→ **JOB**:
Pick out every line in the listing below that contains the word "hexagon", and copy each one in full.

→ **DATA RECORDS**:
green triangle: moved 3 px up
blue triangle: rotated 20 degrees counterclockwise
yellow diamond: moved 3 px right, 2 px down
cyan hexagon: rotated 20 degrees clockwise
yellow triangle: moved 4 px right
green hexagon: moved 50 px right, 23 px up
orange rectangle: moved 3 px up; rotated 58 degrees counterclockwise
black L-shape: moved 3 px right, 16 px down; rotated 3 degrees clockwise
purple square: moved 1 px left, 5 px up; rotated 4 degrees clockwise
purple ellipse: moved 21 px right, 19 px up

→ **SOLUTION TO THE PROBLEM**:
cyan hexagon: rotated 20 degrees clockwise
green hexagon: moved 50 px right, 23 px up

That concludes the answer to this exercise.